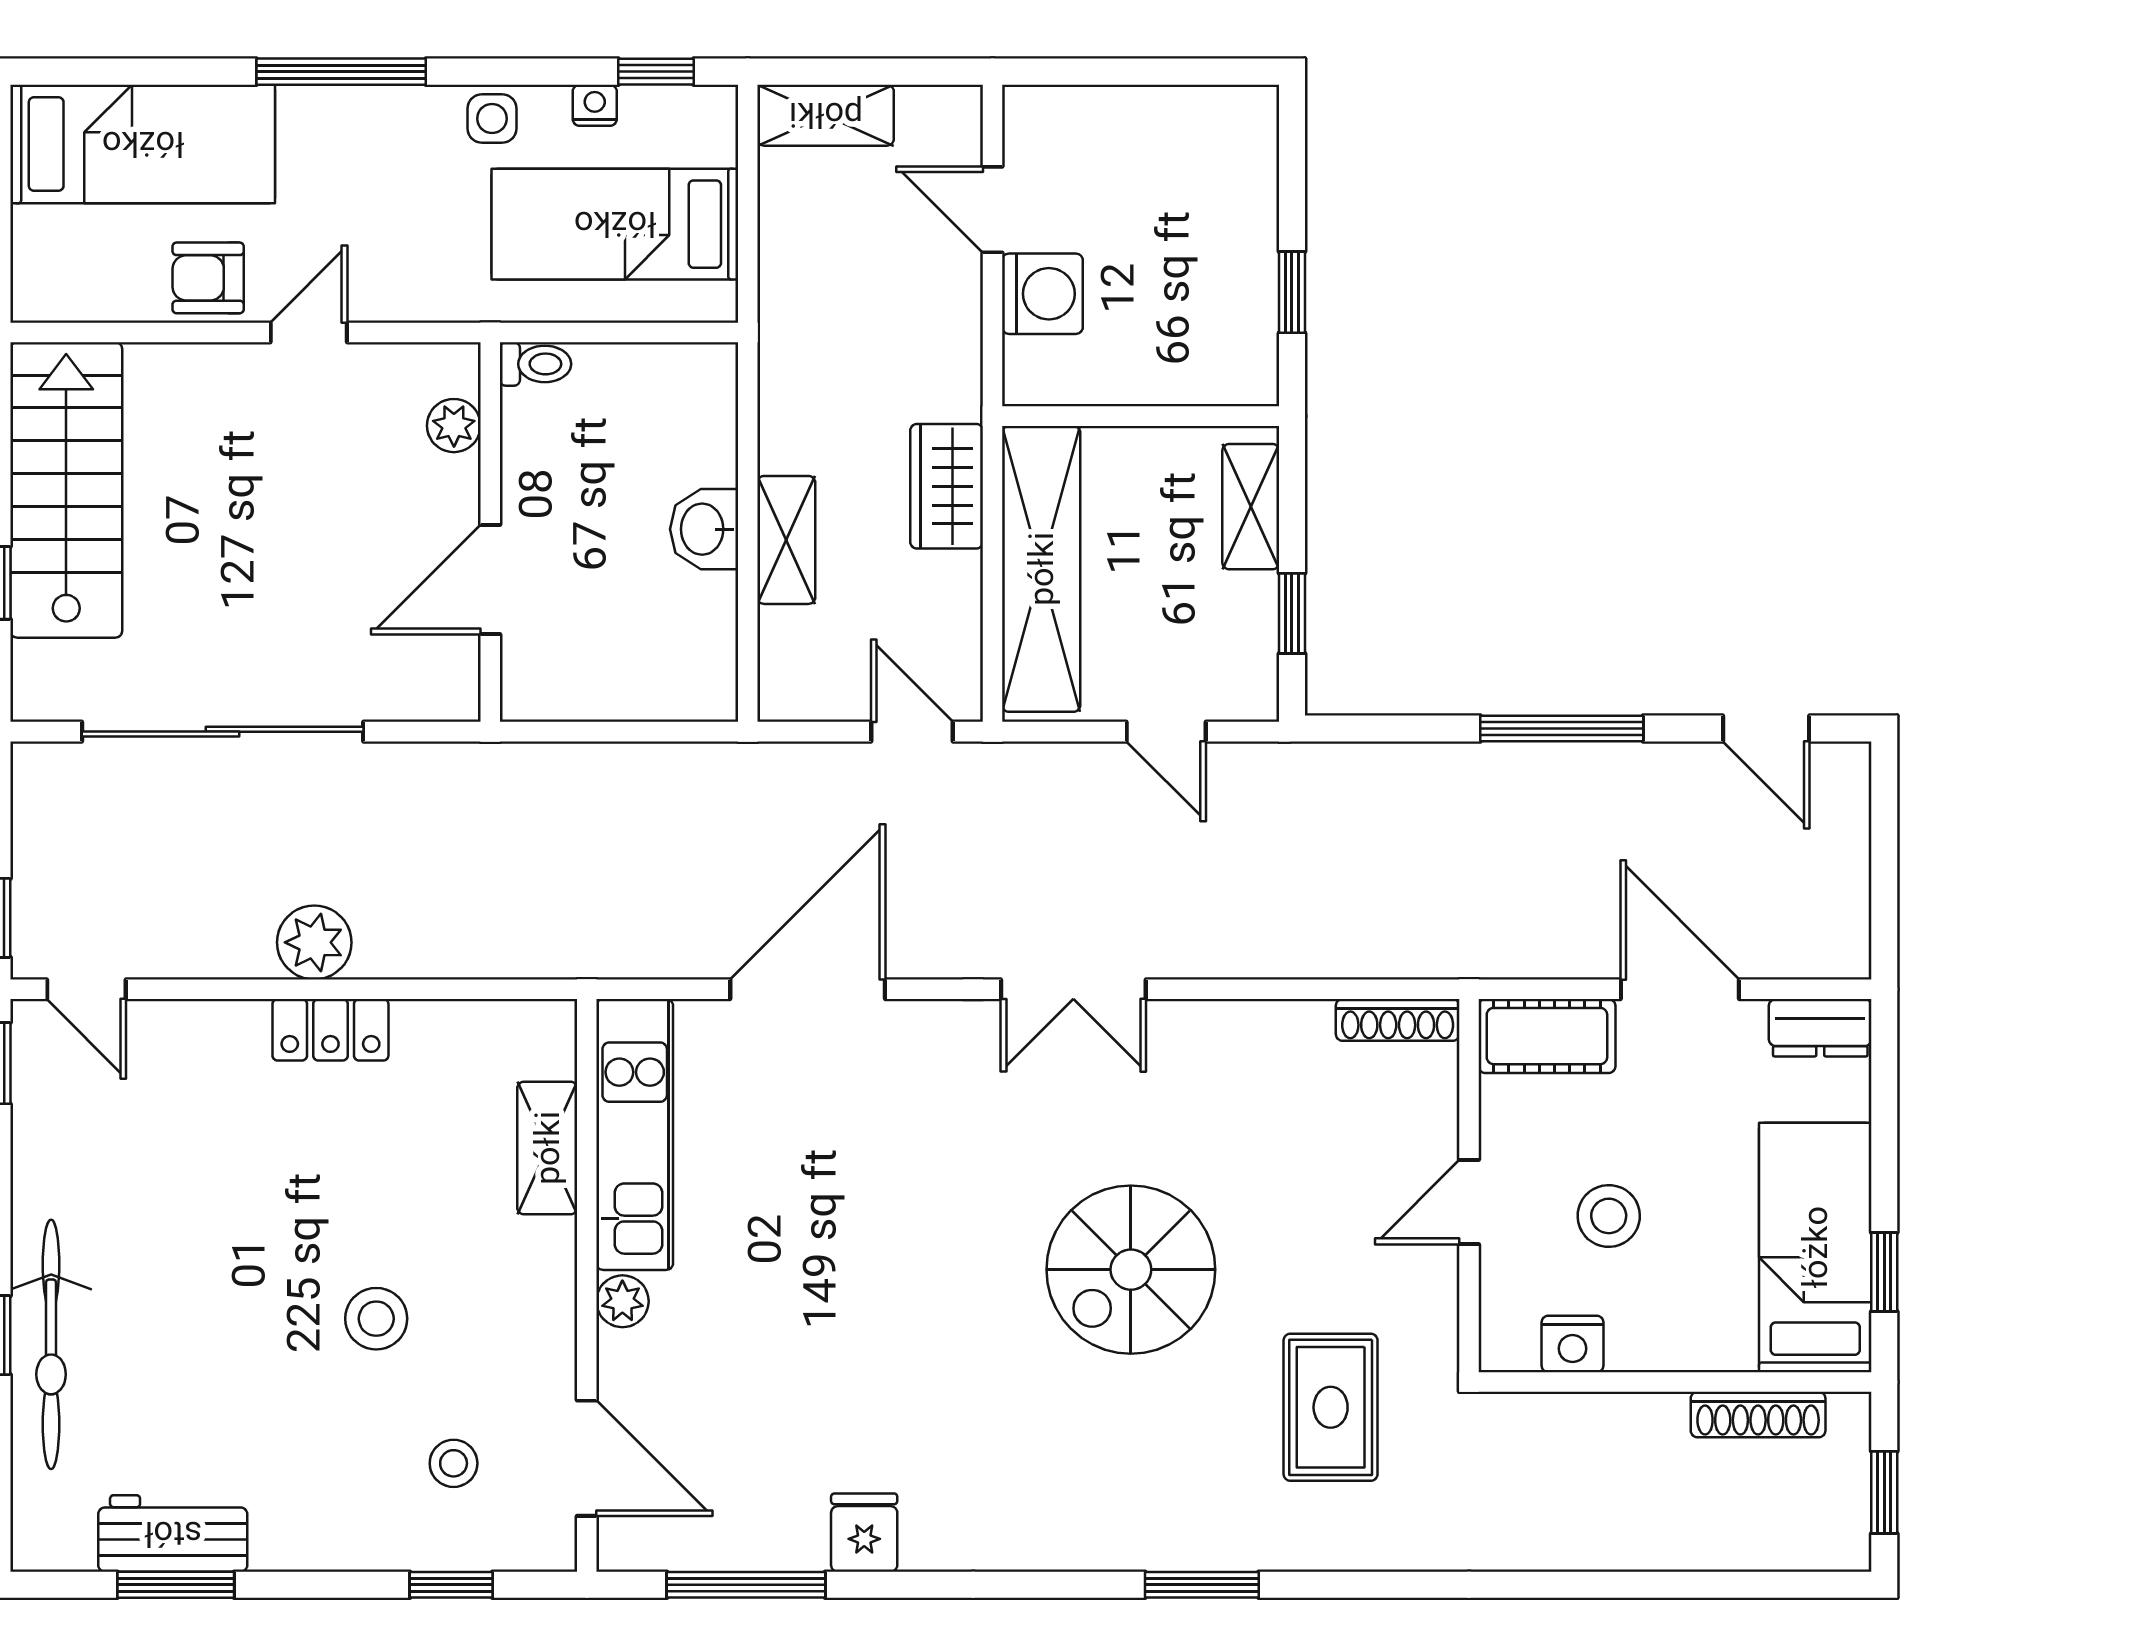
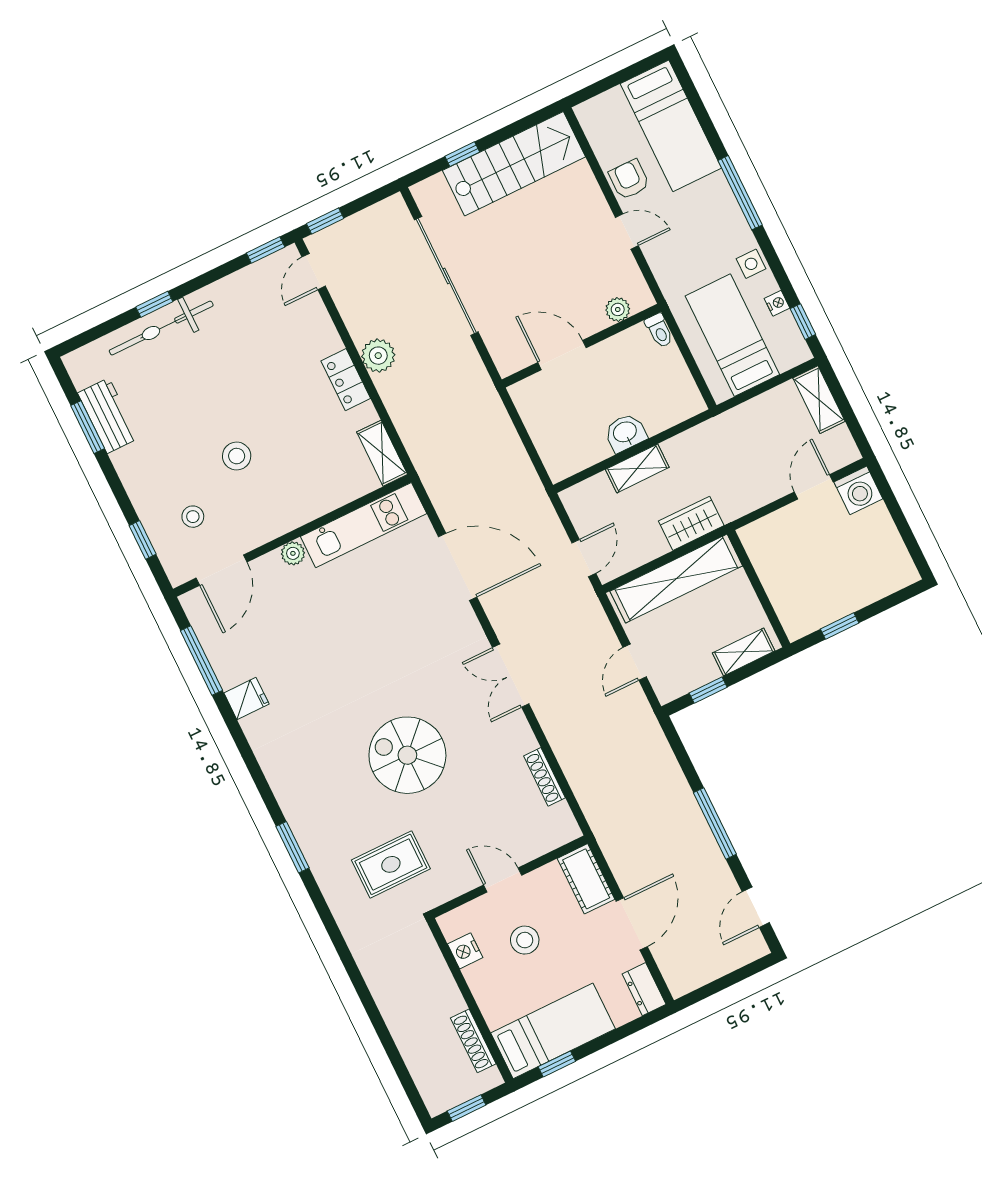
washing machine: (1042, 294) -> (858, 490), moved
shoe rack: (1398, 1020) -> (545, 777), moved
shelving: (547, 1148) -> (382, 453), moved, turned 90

---

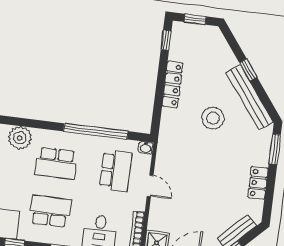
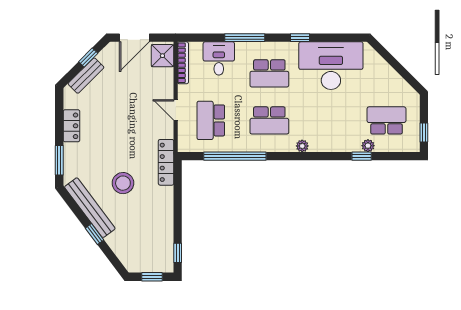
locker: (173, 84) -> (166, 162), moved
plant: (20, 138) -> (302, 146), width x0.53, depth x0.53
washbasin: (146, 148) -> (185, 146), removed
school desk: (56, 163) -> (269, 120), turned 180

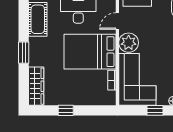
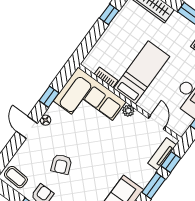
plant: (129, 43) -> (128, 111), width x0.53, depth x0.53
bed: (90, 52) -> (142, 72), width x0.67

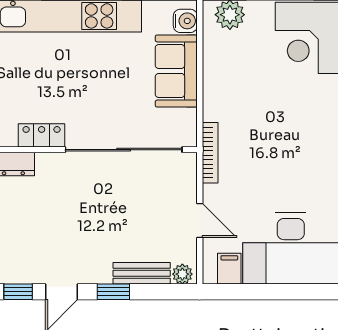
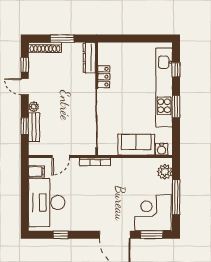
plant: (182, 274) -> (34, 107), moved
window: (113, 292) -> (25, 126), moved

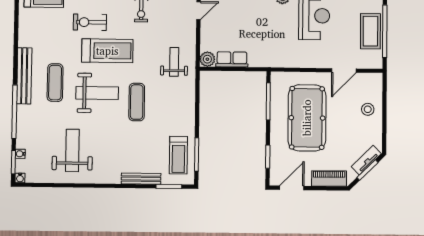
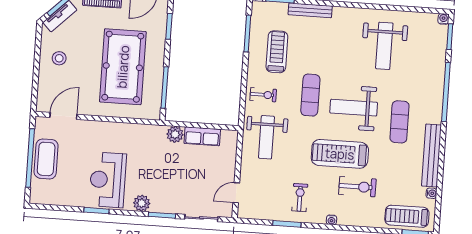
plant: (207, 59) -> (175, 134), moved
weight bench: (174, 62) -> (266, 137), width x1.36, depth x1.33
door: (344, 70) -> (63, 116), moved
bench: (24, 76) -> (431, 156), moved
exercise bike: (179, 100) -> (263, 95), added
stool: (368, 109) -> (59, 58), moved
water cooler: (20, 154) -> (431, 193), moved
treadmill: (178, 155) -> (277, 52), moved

* * *

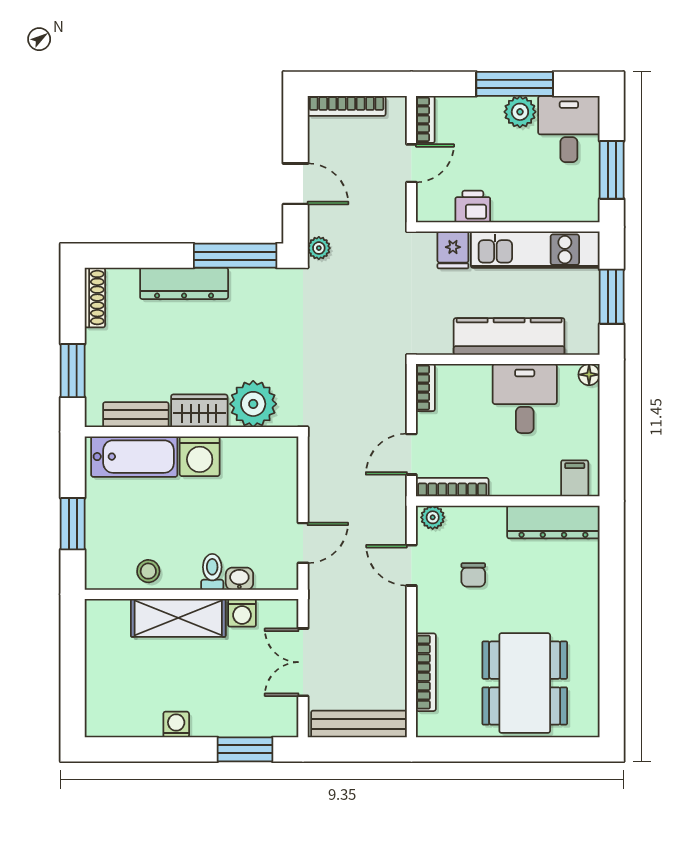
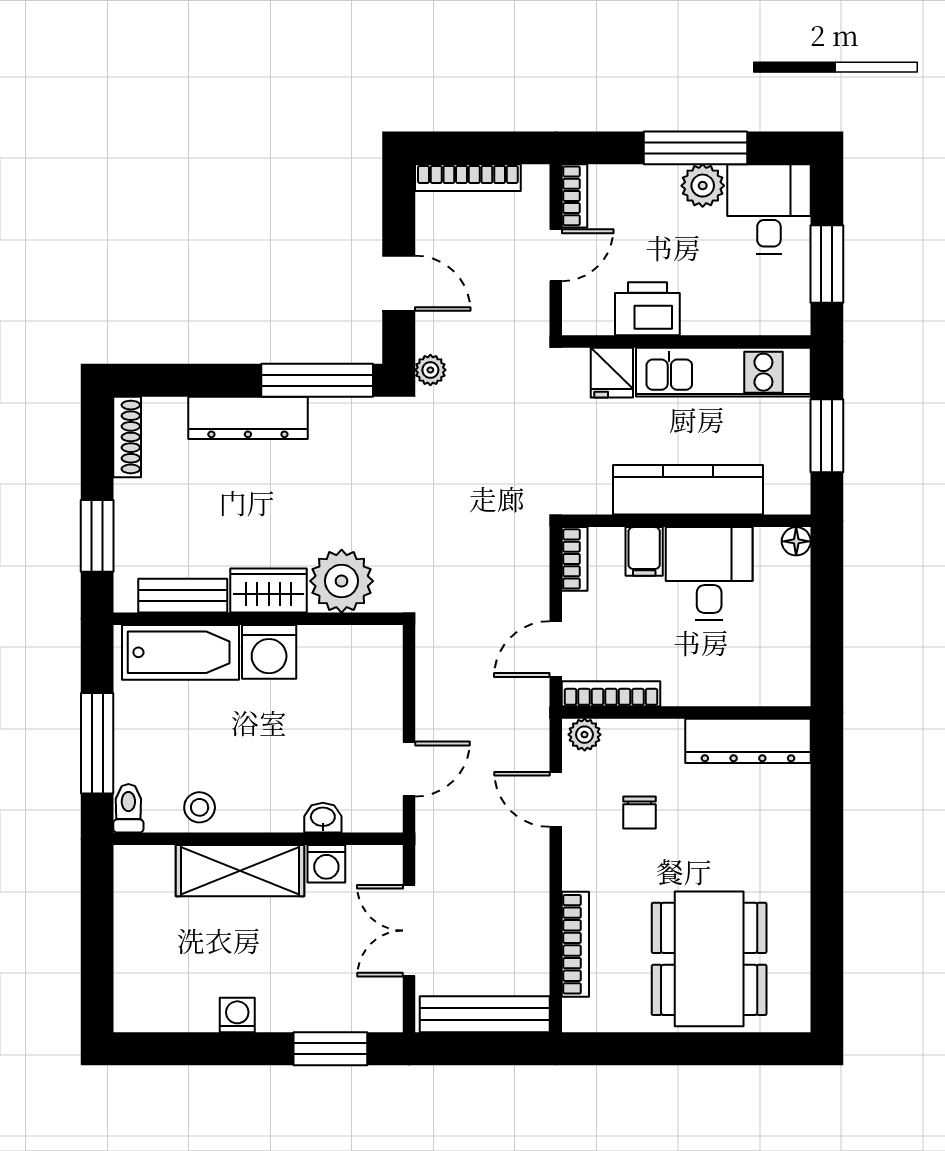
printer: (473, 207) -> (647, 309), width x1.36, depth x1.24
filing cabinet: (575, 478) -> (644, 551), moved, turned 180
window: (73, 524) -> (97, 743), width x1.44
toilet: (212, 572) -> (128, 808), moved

• **Job**: I'd like the lines above from the one with "washing machine: (1042, 294)" up to and including the one with "shelving: (547, 1148)" copied exactly, with no other lines.

• **Exercise answer**:
washing machine: (1042, 294) -> (858, 490), moved
shoe rack: (1398, 1020) -> (545, 777), moved
shelving: (547, 1148) -> (382, 453), moved, turned 90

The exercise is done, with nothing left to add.